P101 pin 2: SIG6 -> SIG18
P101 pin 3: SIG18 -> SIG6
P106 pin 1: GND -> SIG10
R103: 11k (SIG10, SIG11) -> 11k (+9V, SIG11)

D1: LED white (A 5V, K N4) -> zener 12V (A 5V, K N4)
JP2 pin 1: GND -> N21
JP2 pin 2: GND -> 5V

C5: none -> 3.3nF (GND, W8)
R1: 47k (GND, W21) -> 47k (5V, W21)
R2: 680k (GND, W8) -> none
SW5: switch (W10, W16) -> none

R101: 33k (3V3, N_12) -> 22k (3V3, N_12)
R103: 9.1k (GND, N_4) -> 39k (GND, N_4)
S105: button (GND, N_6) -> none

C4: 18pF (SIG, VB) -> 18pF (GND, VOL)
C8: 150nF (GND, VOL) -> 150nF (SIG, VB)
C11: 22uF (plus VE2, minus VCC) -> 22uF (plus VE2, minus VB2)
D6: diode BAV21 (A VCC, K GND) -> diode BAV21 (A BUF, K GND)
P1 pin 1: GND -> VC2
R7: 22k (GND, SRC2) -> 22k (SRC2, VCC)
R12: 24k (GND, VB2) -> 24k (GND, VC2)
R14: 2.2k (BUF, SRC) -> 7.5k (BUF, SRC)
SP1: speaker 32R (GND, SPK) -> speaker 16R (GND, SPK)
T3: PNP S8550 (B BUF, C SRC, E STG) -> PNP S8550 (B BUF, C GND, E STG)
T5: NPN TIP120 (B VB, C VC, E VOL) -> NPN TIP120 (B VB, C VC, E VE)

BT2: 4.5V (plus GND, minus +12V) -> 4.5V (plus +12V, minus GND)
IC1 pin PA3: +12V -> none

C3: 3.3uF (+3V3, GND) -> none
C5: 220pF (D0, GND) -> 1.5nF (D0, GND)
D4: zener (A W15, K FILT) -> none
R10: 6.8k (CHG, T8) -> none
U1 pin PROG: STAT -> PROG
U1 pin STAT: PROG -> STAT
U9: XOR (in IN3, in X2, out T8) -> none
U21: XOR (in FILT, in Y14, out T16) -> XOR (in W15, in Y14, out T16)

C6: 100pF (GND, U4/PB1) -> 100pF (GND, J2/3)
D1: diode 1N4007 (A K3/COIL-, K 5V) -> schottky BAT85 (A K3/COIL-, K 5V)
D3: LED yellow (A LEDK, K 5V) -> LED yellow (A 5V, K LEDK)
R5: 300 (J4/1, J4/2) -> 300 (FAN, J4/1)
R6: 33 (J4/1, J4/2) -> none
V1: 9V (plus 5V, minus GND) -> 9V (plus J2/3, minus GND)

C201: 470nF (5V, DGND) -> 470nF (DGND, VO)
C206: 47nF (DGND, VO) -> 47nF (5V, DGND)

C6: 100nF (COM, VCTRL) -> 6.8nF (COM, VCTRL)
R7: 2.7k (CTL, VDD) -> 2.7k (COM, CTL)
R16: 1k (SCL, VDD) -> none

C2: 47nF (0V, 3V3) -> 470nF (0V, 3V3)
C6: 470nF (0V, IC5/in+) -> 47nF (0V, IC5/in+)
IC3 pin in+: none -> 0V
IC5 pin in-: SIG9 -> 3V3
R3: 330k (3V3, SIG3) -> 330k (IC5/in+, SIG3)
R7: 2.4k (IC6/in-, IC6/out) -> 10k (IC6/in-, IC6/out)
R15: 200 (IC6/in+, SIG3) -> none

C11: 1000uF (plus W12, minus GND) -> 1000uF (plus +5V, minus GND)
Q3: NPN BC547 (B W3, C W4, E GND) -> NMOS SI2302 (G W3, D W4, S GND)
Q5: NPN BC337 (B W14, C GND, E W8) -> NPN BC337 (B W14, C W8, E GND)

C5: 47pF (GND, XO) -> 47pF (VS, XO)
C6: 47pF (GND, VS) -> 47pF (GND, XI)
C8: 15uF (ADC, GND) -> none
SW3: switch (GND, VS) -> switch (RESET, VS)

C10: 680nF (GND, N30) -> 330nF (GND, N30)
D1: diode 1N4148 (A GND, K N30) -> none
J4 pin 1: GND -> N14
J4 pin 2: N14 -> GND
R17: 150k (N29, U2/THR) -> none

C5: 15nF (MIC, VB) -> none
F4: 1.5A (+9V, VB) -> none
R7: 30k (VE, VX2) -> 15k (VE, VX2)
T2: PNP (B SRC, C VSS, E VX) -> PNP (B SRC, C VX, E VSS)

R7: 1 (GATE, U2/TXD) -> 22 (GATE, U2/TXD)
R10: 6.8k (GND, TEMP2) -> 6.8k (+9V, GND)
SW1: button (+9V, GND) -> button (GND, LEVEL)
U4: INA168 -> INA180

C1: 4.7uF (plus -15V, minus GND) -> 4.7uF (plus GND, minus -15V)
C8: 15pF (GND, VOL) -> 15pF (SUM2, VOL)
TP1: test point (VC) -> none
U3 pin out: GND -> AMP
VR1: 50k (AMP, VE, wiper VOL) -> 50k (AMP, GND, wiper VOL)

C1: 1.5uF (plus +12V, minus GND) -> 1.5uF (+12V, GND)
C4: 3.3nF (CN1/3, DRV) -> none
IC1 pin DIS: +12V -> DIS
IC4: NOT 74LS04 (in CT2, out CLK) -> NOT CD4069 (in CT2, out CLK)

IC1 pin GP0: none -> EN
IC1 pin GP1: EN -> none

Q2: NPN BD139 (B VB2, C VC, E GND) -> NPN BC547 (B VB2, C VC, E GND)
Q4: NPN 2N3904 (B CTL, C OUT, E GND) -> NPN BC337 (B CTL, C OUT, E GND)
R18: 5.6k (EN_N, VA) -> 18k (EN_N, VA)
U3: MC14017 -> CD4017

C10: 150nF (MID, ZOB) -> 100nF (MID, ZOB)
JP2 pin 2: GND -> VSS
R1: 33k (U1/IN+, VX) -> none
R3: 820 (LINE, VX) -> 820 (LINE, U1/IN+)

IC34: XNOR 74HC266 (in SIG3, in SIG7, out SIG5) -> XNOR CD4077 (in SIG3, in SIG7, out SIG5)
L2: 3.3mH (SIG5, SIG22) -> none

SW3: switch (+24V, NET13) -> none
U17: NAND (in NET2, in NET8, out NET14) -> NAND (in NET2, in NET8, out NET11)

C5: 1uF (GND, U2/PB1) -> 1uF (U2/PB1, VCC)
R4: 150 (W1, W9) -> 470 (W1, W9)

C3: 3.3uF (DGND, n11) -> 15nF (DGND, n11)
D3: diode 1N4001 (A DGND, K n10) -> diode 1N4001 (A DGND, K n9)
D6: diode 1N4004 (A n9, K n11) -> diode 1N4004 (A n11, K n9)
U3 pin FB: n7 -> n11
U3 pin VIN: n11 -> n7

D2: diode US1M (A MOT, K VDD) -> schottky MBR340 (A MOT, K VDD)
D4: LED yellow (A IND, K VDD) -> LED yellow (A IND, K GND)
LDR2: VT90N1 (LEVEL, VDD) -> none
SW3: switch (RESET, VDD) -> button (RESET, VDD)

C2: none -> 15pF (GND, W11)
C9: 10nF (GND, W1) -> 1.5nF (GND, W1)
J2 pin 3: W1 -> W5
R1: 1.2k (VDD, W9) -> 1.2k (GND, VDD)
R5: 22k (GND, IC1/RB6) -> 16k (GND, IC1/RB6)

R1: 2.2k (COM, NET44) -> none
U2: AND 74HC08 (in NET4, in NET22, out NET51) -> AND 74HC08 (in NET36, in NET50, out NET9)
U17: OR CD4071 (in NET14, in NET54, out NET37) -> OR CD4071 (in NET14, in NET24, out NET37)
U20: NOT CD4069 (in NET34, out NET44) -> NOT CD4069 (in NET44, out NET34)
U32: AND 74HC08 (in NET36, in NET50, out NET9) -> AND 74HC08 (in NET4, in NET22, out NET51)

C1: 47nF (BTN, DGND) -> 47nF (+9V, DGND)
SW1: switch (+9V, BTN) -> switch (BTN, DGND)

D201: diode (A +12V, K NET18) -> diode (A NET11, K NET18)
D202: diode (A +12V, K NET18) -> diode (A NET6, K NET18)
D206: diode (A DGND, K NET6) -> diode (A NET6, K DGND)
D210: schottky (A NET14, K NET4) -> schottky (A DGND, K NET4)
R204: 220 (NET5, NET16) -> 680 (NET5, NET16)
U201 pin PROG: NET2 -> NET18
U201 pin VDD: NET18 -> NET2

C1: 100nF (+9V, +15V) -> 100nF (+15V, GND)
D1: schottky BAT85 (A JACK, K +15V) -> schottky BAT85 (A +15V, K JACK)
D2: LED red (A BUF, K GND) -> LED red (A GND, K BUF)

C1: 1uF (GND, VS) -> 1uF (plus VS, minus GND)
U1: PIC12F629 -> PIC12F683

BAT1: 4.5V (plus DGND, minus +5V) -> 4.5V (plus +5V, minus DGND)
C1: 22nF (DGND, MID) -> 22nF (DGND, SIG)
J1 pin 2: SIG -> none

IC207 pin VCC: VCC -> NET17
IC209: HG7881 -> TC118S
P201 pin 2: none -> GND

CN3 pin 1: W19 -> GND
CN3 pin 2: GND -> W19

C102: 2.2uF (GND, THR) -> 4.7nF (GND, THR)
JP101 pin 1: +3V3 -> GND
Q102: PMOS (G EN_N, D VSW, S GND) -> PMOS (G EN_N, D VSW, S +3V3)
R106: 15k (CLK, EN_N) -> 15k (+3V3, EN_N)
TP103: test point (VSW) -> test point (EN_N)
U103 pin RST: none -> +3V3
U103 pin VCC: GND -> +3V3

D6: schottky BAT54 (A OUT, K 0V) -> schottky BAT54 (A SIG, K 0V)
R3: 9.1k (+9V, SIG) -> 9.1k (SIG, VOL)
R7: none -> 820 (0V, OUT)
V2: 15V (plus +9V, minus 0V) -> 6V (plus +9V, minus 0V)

- _TASK STATEMENT_
Beginning at the first line of the data above, retype each line until you reach the line containing "SW5: switch (W10, W16) -> none", and include that one too. Add nothing else.

- _SOLUTION BELOW_
P101 pin 2: SIG6 -> SIG18
P101 pin 3: SIG18 -> SIG6
P106 pin 1: GND -> SIG10
R103: 11k (SIG10, SIG11) -> 11k (+9V, SIG11)

D1: LED white (A 5V, K N4) -> zener 12V (A 5V, K N4)
JP2 pin 1: GND -> N21
JP2 pin 2: GND -> 5V

C5: none -> 3.3nF (GND, W8)
R1: 47k (GND, W21) -> 47k (5V, W21)
R2: 680k (GND, W8) -> none
SW5: switch (W10, W16) -> none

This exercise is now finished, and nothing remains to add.